(Frame-by-frame shape edits)
———

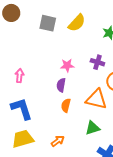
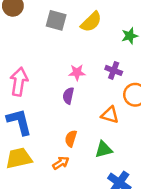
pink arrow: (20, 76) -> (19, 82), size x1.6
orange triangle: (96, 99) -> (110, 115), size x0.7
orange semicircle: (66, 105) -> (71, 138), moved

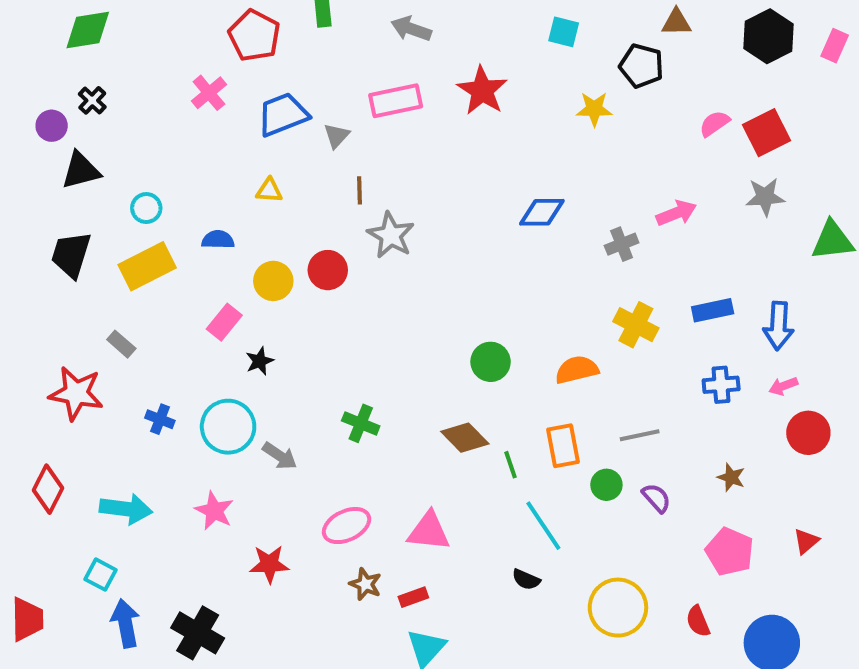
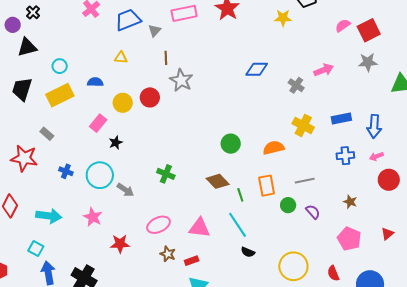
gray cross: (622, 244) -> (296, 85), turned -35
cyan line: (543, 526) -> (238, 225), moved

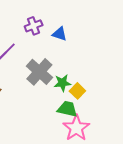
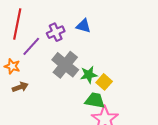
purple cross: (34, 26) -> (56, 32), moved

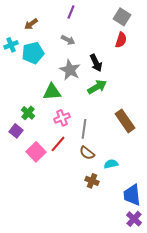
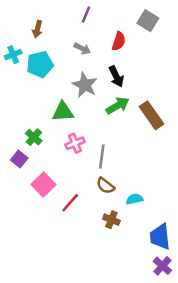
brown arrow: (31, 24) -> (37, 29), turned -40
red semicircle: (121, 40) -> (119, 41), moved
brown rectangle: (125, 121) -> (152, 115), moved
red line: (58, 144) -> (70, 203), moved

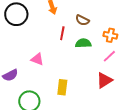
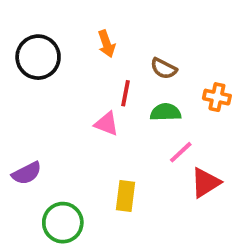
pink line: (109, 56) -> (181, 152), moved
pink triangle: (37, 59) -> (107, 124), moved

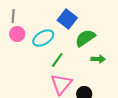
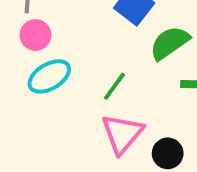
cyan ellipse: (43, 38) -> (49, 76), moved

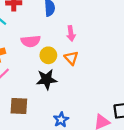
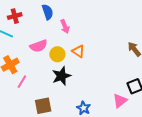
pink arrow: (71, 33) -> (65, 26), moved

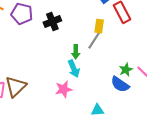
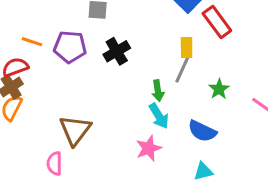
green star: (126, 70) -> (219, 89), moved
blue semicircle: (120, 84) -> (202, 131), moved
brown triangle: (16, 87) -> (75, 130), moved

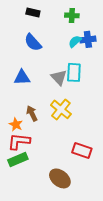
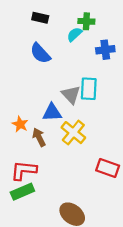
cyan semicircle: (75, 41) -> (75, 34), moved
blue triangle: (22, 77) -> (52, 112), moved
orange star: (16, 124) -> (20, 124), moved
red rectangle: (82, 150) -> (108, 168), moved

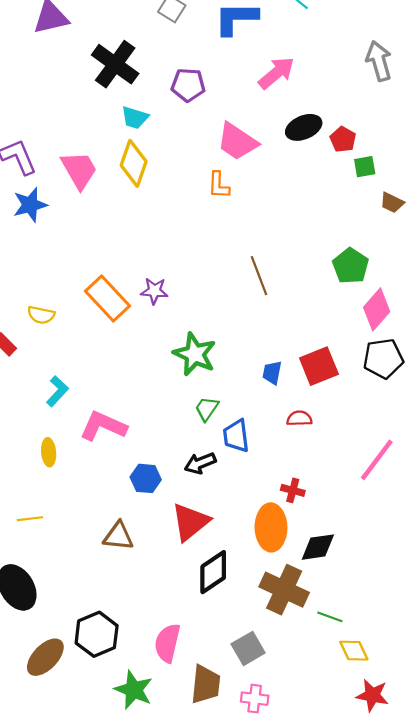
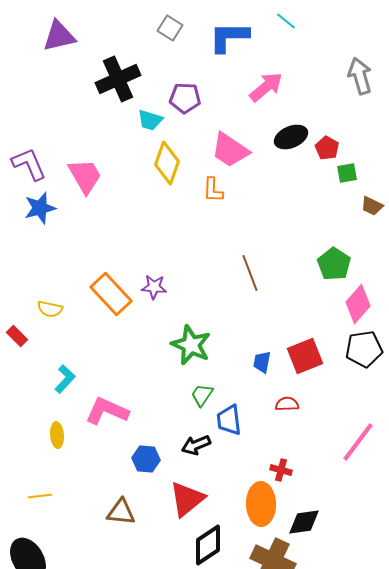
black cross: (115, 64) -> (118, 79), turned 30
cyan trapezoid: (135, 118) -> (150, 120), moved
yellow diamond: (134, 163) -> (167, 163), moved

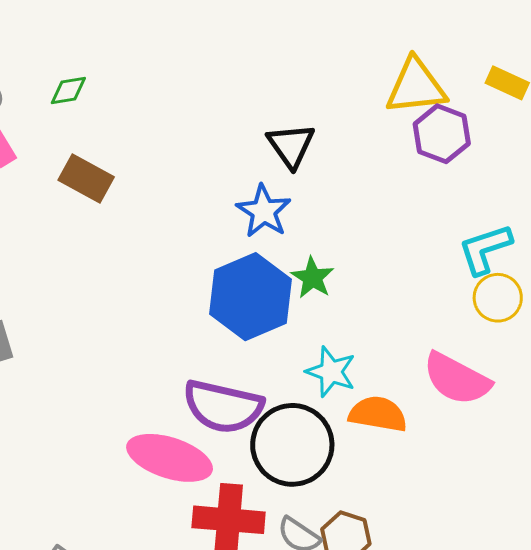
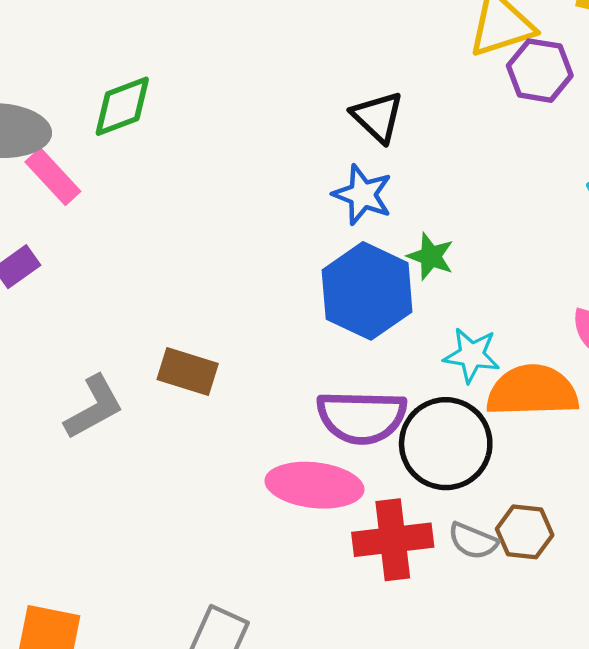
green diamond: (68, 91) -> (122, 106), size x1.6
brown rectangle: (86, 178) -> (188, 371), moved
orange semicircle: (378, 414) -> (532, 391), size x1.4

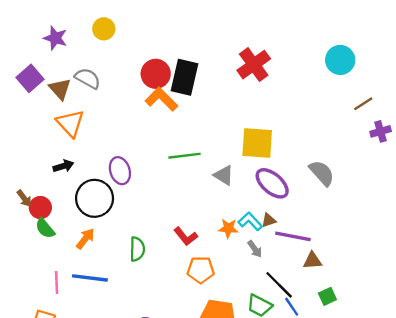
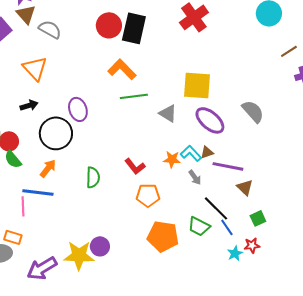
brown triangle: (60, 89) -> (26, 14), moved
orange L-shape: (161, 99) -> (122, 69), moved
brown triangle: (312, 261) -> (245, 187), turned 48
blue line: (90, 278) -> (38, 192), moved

———

ABOUT THIS EXERCISE:
Please repeat, exactly and only, the lines from the one containing "brown triangle: (312, 261)" through the last line of the records, both included.

EXERCISE OUTPUT:
brown triangle: (312, 261) -> (245, 187), turned 48
blue line: (90, 278) -> (38, 192), moved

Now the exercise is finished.